> [Work order]: All pictures are to be skipped; retype only the lines from the top of the entries through the line with "(226, 269) = (631, 470): black", both included.
== Material for the task ==
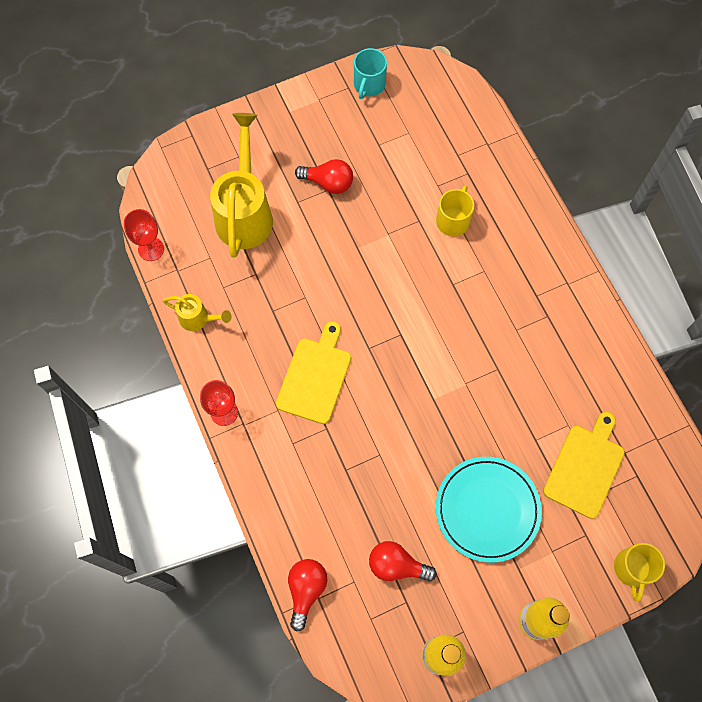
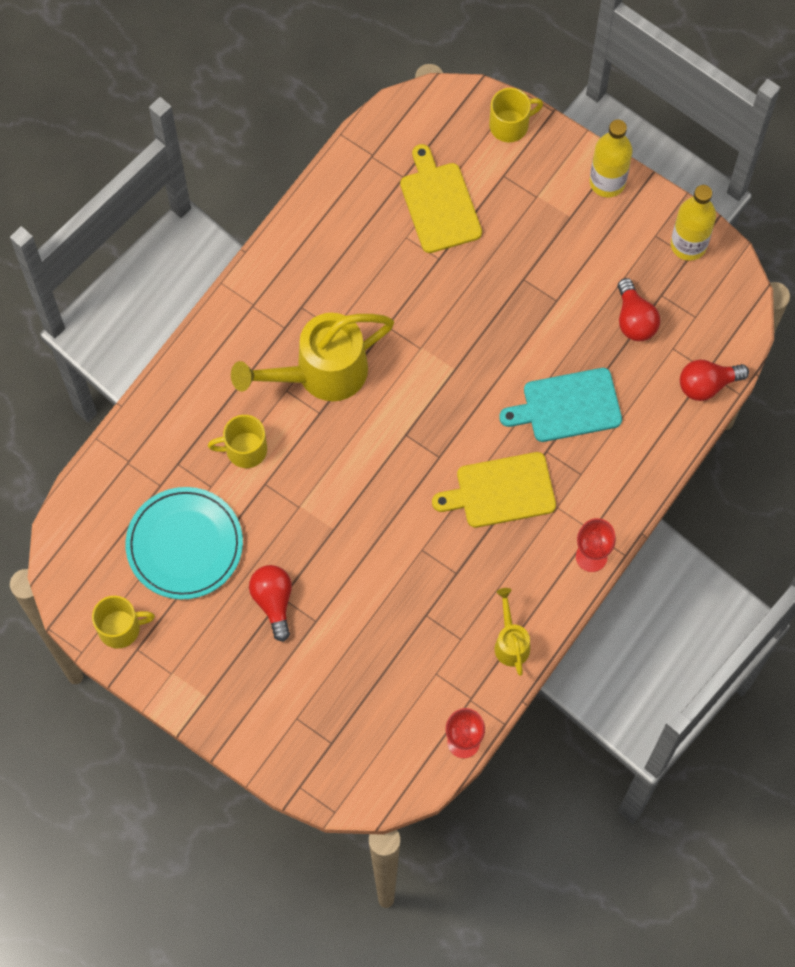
camera: 120 degrees left, 0 degrees up
(245, 212) = (361, 669): yellow watering can -> yellow watering can (321, 373)
(353, 466) = (567, 406): none -> turquoise cutting board
(369, 85) = (120, 628): turquoise mug -> yellow mug
(487, 509) = (533, 268): turquoise plate -> turquoise plate (184, 545)
(585, 467) = (439, 204): yellow cutting board -> yellow cutting board turned 75 degrees clockwise

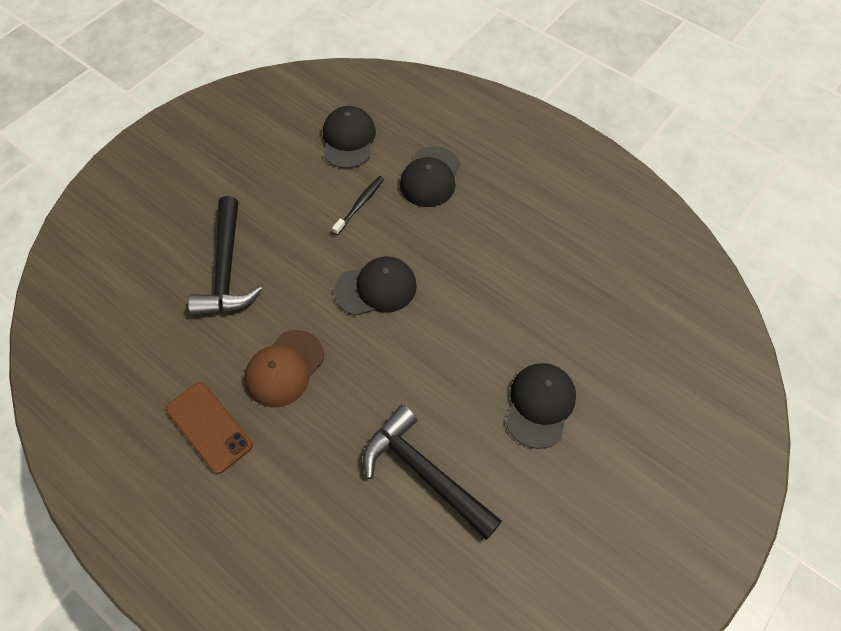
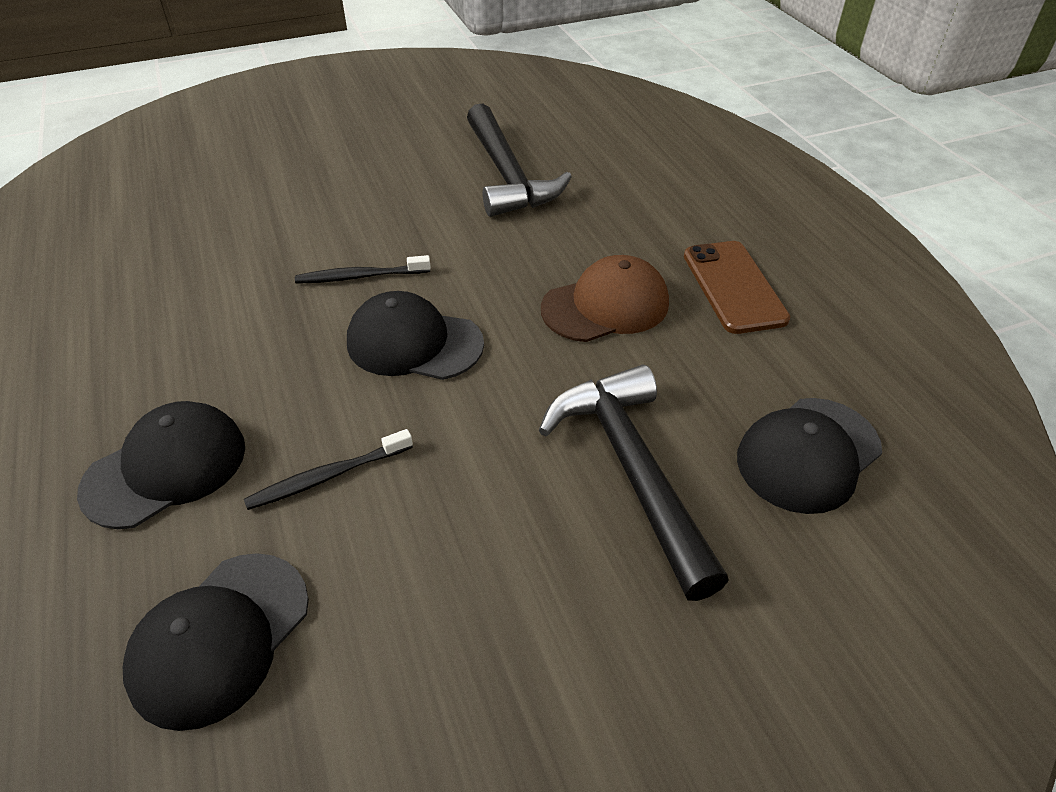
camera: 150 degrees left, 15 degrees down
(226, 269) = (631, 470): black hammer -> black hammer turned 45 degrees counterclockwise
(444, 318) = (361, 276): none -> black toothbrush
(540, 405) = (344, 176): black cap -> black cap (808, 454)

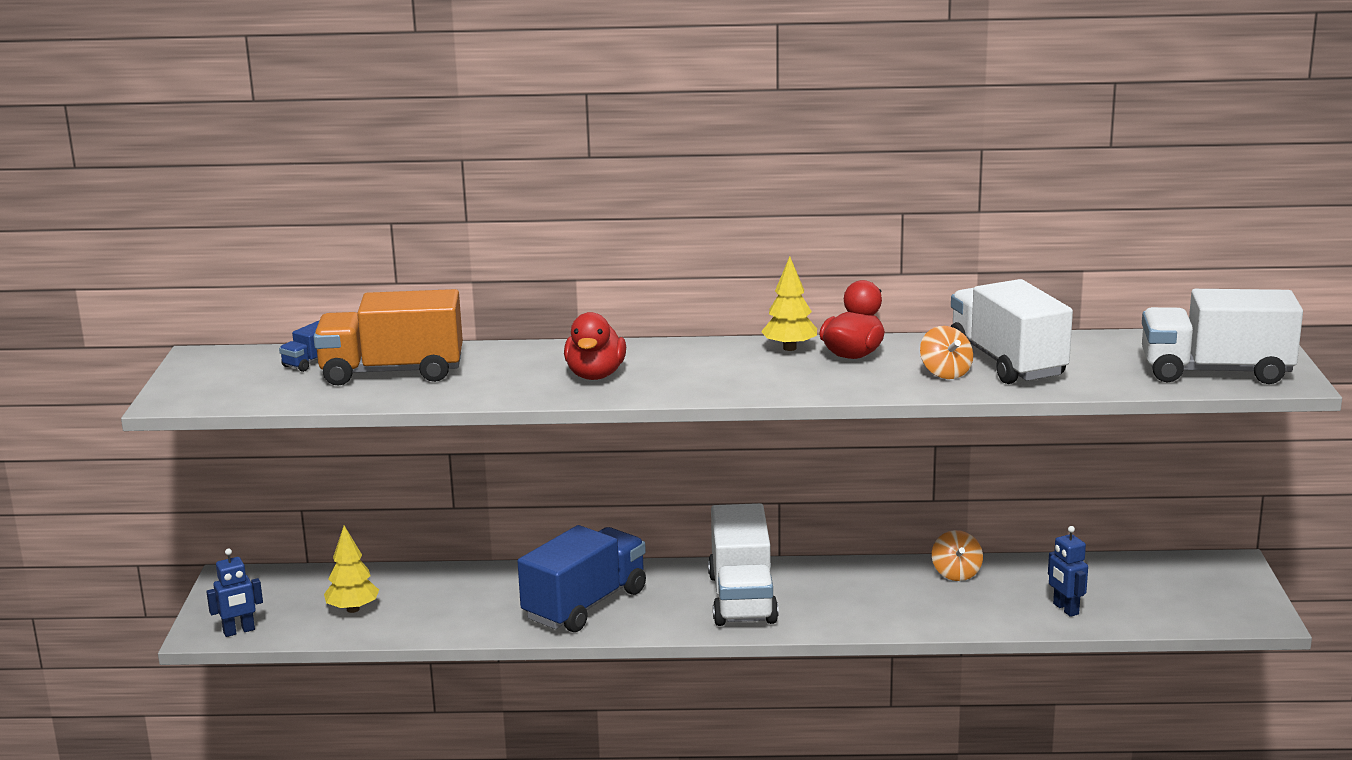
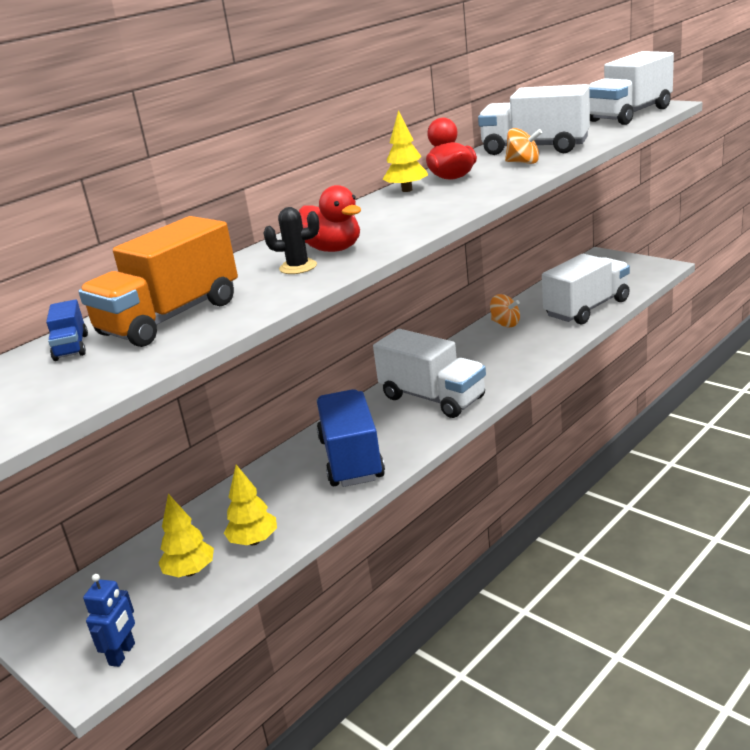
camera: 45 degrees left, 5 degrees up
(418, 617) = (254, 541): none -> yellow tree
(540, 377) = (298, 267): none -> black cactus
(1065, 609) = (587, 308): blue robot -> white truck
===
> [Solution to the exercise]:
camera: 120 degrees left, 0 degrees up
(245, 212) = (361, 669): yellow watering can -> yellow watering can (321, 373)
(353, 466) = (567, 406): none -> turquoise cutting board
(369, 85) = (120, 628): turquoise mug -> yellow mug
(487, 509) = (533, 268): turquoise plate -> turquoise plate (184, 545)
(585, 467) = (439, 204): yellow cutting board -> yellow cutting board turned 75 degrees clockwise

camera: 150 degrees left, 15 degrees down
(226, 269) = (631, 470): black hammer -> black hammer turned 45 degrees counterclockwise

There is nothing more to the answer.